**Work item:**
Write out again, exactly, the lines below starting at the one with "pink heart: 3 -> 1" and ending at the one with "blue hammer: 2 -> 5".

**Data to process:**
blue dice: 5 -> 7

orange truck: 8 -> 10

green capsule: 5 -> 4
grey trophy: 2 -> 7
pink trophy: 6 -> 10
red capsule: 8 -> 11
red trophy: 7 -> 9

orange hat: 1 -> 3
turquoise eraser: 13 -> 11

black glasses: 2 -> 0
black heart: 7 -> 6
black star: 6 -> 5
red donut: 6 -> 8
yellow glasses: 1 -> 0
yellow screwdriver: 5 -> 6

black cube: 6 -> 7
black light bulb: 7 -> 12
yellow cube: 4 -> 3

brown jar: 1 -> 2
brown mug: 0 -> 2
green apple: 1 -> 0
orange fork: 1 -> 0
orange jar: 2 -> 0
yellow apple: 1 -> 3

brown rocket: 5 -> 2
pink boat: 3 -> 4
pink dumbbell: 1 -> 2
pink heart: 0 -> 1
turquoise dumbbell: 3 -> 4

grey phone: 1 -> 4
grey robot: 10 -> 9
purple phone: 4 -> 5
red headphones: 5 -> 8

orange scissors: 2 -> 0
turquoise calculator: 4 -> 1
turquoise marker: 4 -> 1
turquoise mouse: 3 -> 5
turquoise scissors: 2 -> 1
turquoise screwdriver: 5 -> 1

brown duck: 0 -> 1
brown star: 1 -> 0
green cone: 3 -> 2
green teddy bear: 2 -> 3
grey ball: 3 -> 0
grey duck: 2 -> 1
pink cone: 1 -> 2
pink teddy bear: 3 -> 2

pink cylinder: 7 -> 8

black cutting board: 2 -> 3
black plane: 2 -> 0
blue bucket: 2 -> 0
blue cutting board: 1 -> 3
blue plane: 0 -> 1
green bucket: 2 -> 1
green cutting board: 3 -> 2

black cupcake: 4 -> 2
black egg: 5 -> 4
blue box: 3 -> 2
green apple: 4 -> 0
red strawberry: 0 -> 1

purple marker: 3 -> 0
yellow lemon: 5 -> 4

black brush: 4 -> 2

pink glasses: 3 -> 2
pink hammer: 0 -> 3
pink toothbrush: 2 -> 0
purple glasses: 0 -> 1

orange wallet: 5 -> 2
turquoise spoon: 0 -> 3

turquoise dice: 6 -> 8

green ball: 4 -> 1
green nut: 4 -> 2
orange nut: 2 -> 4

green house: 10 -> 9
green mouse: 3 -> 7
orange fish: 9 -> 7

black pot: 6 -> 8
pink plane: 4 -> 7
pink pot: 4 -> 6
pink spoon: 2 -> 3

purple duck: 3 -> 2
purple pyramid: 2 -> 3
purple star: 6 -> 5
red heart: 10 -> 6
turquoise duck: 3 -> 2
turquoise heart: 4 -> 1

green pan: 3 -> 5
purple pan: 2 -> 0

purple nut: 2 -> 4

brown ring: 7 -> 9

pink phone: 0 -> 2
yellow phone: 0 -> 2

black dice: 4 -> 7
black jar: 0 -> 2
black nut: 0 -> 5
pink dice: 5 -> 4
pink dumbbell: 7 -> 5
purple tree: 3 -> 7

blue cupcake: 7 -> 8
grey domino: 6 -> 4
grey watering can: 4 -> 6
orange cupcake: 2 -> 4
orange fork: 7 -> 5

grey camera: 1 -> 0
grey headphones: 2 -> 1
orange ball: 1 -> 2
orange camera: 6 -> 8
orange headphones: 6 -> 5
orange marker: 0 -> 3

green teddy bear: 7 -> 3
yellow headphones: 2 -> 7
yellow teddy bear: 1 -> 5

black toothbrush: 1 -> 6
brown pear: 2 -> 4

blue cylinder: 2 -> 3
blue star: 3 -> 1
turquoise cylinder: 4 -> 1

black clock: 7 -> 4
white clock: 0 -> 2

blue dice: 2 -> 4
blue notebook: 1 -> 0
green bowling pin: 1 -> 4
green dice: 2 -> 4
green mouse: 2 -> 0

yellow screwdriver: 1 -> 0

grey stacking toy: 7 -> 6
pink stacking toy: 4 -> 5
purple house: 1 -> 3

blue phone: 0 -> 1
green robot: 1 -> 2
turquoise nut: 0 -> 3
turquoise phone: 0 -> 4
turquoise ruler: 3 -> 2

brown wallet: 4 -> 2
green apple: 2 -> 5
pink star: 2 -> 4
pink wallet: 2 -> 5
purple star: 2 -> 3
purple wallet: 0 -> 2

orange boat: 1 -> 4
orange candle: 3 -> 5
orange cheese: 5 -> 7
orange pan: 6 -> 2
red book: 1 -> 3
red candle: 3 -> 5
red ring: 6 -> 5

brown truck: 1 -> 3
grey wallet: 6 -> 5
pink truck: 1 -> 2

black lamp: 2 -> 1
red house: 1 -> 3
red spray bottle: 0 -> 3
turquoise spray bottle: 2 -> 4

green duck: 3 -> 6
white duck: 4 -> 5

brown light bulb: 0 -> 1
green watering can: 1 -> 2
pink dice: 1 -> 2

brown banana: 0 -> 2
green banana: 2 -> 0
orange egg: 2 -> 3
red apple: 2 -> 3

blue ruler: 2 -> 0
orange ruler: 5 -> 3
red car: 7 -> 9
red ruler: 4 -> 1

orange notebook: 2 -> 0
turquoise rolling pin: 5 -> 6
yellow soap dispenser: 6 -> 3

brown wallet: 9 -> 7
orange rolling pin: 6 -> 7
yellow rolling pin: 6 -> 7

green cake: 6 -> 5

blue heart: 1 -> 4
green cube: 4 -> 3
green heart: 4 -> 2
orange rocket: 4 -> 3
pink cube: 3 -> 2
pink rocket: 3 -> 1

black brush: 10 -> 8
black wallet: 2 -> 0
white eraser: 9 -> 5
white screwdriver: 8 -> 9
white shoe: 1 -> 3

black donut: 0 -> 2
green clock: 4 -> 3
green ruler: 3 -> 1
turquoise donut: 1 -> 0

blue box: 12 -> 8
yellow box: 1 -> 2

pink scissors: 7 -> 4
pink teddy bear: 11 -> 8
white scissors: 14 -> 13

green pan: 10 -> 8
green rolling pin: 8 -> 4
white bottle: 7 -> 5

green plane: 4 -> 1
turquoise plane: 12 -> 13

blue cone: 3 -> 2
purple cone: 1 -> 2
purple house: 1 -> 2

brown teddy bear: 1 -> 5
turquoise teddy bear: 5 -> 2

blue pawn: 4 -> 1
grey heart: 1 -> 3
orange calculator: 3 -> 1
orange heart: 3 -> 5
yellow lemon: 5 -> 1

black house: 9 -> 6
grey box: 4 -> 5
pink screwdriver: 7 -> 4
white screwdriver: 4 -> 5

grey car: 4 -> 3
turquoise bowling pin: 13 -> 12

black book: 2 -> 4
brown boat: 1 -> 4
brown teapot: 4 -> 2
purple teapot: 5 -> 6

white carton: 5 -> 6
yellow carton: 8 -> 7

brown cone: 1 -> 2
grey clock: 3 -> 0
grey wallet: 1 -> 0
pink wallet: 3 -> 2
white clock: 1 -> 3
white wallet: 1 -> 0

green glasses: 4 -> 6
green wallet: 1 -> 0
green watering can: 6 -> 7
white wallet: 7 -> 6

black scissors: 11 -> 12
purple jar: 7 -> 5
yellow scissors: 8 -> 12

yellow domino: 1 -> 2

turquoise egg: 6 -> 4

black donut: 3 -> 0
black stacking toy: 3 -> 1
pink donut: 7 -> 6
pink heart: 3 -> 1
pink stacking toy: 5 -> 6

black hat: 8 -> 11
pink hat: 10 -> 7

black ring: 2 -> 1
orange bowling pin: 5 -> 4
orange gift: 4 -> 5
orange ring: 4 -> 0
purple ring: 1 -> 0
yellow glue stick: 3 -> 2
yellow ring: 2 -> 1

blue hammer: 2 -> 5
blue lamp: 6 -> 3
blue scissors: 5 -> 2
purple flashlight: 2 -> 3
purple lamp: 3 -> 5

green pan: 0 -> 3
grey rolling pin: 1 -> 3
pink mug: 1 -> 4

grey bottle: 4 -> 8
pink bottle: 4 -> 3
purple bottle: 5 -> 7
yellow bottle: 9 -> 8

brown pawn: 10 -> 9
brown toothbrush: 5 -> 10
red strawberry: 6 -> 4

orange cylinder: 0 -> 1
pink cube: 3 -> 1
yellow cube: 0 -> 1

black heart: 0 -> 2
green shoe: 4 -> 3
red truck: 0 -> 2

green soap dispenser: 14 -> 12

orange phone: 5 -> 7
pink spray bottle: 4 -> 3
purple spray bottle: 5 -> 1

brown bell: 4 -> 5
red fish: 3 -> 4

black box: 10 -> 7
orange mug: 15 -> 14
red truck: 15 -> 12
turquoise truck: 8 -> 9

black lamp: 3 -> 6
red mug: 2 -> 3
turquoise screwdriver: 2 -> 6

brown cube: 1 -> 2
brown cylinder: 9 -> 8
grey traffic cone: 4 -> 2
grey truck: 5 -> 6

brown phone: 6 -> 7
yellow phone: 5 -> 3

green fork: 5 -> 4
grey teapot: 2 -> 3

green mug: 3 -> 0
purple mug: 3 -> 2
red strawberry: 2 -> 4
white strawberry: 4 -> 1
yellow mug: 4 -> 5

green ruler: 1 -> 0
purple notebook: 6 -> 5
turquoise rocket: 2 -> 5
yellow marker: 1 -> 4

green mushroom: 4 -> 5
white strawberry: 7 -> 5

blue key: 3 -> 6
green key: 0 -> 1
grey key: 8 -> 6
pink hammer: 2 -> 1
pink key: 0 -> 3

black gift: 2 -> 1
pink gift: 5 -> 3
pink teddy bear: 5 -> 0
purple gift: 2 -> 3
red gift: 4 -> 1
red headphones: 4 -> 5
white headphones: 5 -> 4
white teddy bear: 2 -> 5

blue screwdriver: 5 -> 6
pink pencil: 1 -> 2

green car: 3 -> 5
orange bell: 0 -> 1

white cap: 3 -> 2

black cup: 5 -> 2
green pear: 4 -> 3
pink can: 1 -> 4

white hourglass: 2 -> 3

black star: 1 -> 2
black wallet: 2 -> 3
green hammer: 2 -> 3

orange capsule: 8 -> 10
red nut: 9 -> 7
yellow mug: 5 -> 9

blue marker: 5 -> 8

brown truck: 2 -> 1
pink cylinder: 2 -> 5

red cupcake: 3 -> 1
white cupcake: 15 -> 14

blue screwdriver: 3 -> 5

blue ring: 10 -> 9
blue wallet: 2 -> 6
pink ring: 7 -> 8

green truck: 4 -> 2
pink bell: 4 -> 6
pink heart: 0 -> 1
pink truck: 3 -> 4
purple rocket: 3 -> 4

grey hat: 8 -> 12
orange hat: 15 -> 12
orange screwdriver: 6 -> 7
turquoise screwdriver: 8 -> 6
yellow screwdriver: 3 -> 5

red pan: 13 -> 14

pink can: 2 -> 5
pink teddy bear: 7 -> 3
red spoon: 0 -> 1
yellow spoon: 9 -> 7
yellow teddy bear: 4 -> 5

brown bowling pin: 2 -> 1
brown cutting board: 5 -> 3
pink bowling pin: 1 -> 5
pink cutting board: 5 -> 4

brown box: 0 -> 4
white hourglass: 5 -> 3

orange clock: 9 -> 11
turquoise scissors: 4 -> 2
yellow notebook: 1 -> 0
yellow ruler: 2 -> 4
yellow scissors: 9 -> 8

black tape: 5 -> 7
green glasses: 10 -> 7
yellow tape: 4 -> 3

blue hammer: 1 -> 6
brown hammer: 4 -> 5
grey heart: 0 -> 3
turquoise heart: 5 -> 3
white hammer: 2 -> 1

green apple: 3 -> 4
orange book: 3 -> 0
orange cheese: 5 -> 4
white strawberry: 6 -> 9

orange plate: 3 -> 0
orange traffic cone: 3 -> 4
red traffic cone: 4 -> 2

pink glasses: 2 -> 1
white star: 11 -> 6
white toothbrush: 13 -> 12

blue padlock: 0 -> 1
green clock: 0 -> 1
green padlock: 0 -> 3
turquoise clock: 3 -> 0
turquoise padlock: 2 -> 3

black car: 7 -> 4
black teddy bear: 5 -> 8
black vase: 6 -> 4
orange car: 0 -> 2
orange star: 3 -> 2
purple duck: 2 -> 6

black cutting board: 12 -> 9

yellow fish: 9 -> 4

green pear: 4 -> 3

**Answer area:**
pink heart: 3 -> 1
pink stacking toy: 5 -> 6

black hat: 8 -> 11
pink hat: 10 -> 7

black ring: 2 -> 1
orange bowling pin: 5 -> 4
orange gift: 4 -> 5
orange ring: 4 -> 0
purple ring: 1 -> 0
yellow glue stick: 3 -> 2
yellow ring: 2 -> 1

blue hammer: 2 -> 5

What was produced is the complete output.